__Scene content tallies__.
+ + + + +
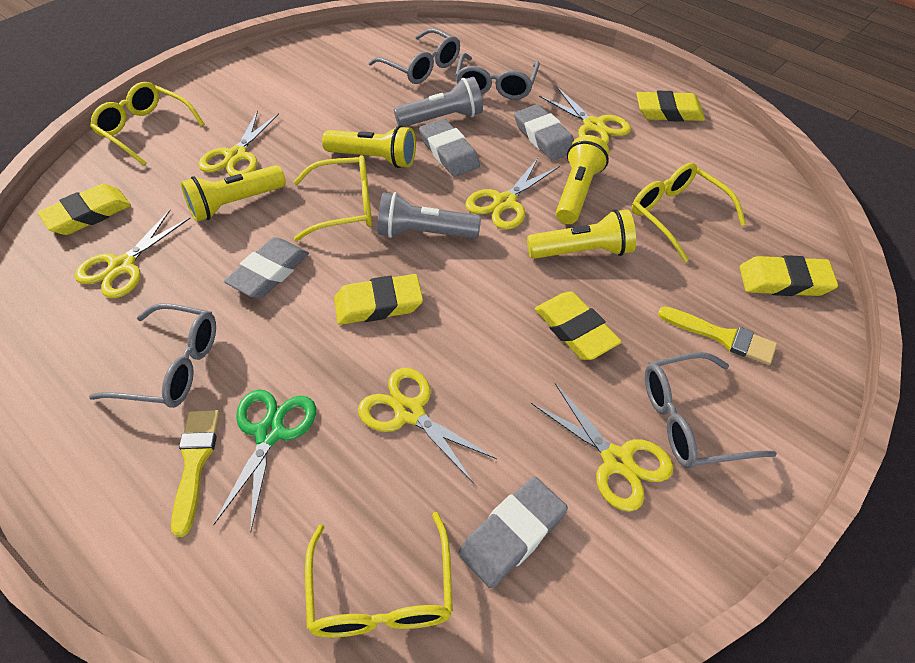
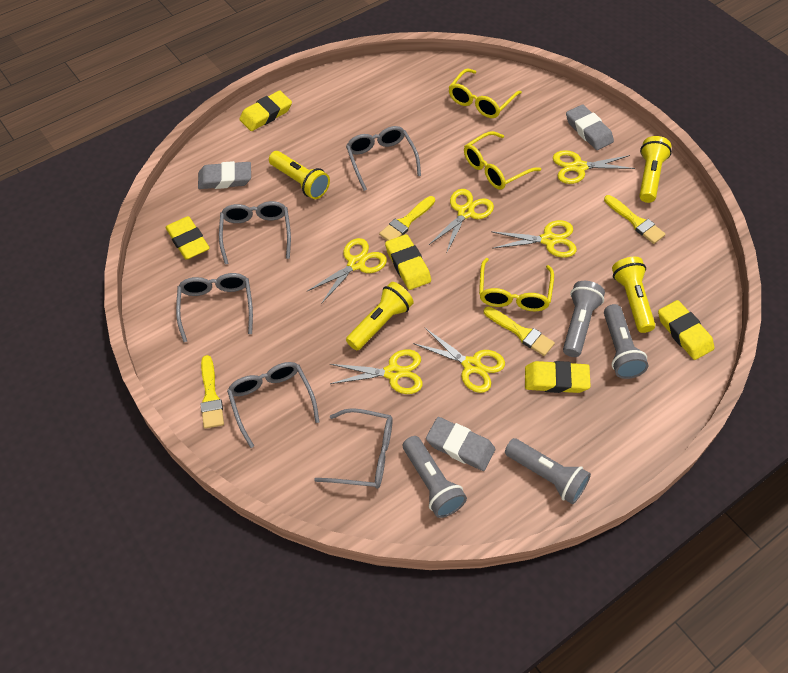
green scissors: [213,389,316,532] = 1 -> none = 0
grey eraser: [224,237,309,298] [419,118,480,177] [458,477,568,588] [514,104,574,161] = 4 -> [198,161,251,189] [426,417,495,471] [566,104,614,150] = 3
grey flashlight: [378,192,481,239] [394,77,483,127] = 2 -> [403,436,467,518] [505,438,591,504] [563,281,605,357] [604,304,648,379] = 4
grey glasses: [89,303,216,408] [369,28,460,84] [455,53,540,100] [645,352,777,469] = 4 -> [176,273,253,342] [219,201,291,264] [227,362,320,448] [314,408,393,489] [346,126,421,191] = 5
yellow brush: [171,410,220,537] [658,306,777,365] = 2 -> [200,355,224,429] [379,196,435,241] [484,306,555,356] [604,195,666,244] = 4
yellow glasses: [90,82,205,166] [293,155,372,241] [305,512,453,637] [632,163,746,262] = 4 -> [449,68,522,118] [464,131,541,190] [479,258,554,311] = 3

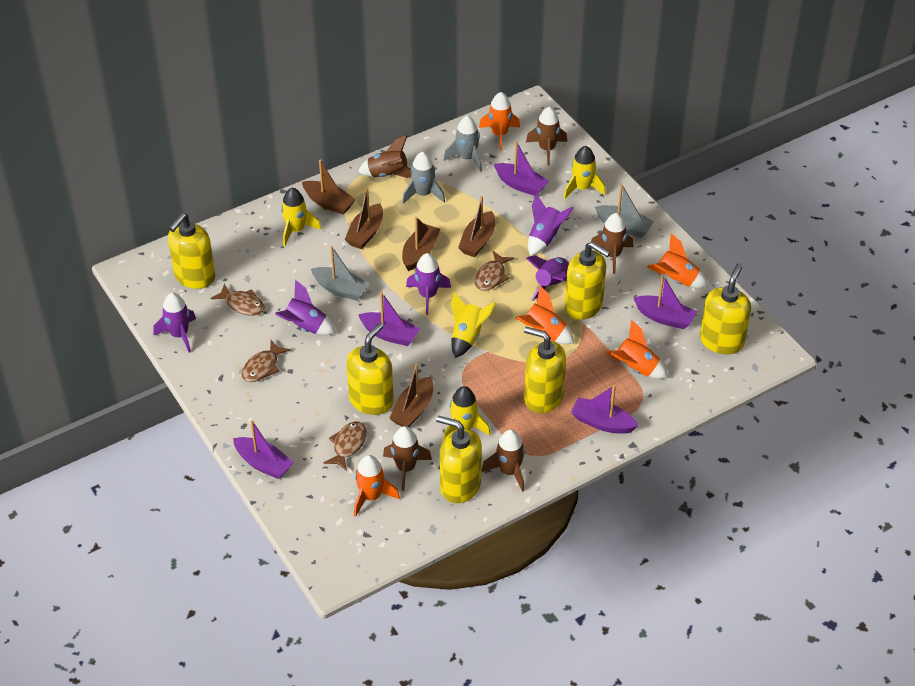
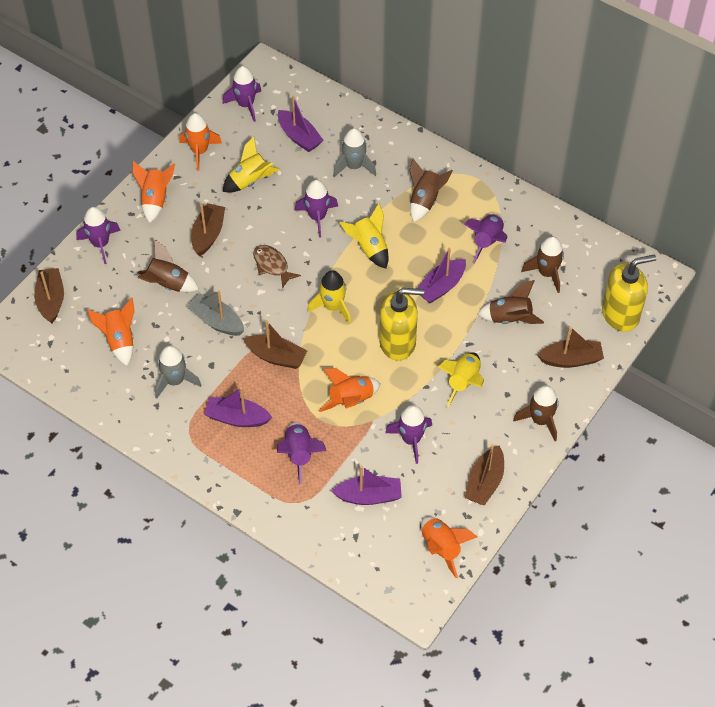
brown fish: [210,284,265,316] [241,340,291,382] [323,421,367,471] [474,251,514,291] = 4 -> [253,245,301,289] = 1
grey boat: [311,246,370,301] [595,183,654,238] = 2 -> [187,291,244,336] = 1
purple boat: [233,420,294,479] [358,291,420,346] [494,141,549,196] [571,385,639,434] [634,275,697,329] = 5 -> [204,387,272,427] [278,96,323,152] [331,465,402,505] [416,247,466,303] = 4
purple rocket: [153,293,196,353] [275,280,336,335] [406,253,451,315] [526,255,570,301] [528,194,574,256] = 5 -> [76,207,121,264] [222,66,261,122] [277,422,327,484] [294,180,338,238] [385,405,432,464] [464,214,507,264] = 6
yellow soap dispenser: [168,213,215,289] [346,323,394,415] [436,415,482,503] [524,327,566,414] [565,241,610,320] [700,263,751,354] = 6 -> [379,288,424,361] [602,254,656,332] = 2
+ + + + +
__Task statement__. Every picture stays out; reproduce exactly the lines from the one with "grey glasses: [89,303,216,408]" through the last line of the data above.

__Task solution__.
grey glasses: [89,303,216,408] [369,28,460,84] [455,53,540,100] [645,352,777,469] = 4 -> [176,273,253,342] [219,201,291,264] [227,362,320,448] [314,408,393,489] [346,126,421,191] = 5
yellow brush: [171,410,220,537] [658,306,777,365] = 2 -> [200,355,224,429] [379,196,435,241] [484,306,555,356] [604,195,666,244] = 4
yellow glasses: [90,82,205,166] [293,155,372,241] [305,512,453,637] [632,163,746,262] = 4 -> [449,68,522,118] [464,131,541,190] [479,258,554,311] = 3

brown fish: [210,284,265,316] [241,340,291,382] [323,421,367,471] [474,251,514,291] = 4 -> [253,245,301,289] = 1
grey boat: [311,246,370,301] [595,183,654,238] = 2 -> [187,291,244,336] = 1
purple boat: [233,420,294,479] [358,291,420,346] [494,141,549,196] [571,385,639,434] [634,275,697,329] = 5 -> [204,387,272,427] [278,96,323,152] [331,465,402,505] [416,247,466,303] = 4
purple rocket: [153,293,196,353] [275,280,336,335] [406,253,451,315] [526,255,570,301] [528,194,574,256] = 5 -> [76,207,121,264] [222,66,261,122] [277,422,327,484] [294,180,338,238] [385,405,432,464] [464,214,507,264] = 6
yellow soap dispenser: [168,213,215,289] [346,323,394,415] [436,415,482,503] [524,327,566,414] [565,241,610,320] [700,263,751,354] = 6 -> [379,288,424,361] [602,254,656,332] = 2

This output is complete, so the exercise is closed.